(Items stored from a collection)
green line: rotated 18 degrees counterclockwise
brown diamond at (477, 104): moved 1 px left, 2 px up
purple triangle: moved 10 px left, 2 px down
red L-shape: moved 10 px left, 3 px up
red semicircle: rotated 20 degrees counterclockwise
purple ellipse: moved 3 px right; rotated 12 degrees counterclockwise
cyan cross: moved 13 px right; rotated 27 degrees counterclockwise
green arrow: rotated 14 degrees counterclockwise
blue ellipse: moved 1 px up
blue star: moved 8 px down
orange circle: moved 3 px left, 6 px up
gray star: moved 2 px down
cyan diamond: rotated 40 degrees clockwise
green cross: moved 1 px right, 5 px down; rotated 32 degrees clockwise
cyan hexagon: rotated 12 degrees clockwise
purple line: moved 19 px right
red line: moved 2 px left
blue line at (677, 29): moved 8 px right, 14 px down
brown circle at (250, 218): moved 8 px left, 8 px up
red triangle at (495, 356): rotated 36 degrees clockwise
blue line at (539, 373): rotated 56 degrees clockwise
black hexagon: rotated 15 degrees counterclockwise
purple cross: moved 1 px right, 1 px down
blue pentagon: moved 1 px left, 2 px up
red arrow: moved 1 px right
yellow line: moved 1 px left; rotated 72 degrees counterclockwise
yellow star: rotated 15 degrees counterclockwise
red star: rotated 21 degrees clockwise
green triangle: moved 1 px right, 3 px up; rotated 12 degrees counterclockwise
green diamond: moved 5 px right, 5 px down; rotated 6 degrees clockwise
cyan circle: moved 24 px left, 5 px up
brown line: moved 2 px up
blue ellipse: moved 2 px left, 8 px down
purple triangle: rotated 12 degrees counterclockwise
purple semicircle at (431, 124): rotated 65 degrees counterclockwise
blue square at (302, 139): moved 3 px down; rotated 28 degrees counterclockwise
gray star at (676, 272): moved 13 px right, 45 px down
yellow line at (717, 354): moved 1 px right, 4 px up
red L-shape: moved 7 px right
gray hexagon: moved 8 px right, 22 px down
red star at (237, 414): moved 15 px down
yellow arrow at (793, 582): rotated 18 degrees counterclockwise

WORK TO BE COMPLETED: Retype all of the entries above line by line, with no change to any word or number.

SOLUTION TO THIS PROBLEM:
green line: rotated 18 degrees counterclockwise
brown diamond at (477, 104): moved 1 px left, 2 px up
purple triangle: moved 10 px left, 2 px down
red L-shape: moved 10 px left, 3 px up
red semicircle: rotated 20 degrees counterclockwise
purple ellipse: moved 3 px right; rotated 12 degrees counterclockwise
cyan cross: moved 13 px right; rotated 27 degrees counterclockwise
green arrow: rotated 14 degrees counterclockwise
blue ellipse: moved 1 px up
blue star: moved 8 px down
orange circle: moved 3 px left, 6 px up
gray star: moved 2 px down
cyan diamond: rotated 40 degrees clockwise
green cross: moved 1 px right, 5 px down; rotated 32 degrees clockwise
cyan hexagon: rotated 12 degrees clockwise
purple line: moved 19 px right
red line: moved 2 px left
blue line at (677, 29): moved 8 px right, 14 px down
brown circle at (250, 218): moved 8 px left, 8 px up
red triangle at (495, 356): rotated 36 degrees clockwise
blue line at (539, 373): rotated 56 degrees clockwise
black hexagon: rotated 15 degrees counterclockwise
purple cross: moved 1 px right, 1 px down
blue pentagon: moved 1 px left, 2 px up
red arrow: moved 1 px right
yellow line: moved 1 px left; rotated 72 degrees counterclockwise
yellow star: rotated 15 degrees counterclockwise
red star: rotated 21 degrees clockwise
green triangle: moved 1 px right, 3 px up; rotated 12 degrees counterclockwise
green diamond: moved 5 px right, 5 px down; rotated 6 degrees clockwise
cyan circle: moved 24 px left, 5 px up
brown line: moved 2 px up
blue ellipse: moved 2 px left, 8 px down
purple triangle: rotated 12 degrees counterclockwise
purple semicircle at (431, 124): rotated 65 degrees counterclockwise
blue square at (302, 139): moved 3 px down; rotated 28 degrees counterclockwise
gray star at (676, 272): moved 13 px right, 45 px down
yellow line at (717, 354): moved 1 px right, 4 px up
red L-shape: moved 7 px right
gray hexagon: moved 8 px right, 22 px down
red star at (237, 414): moved 15 px down
yellow arrow at (793, 582): rotated 18 degrees counterclockwise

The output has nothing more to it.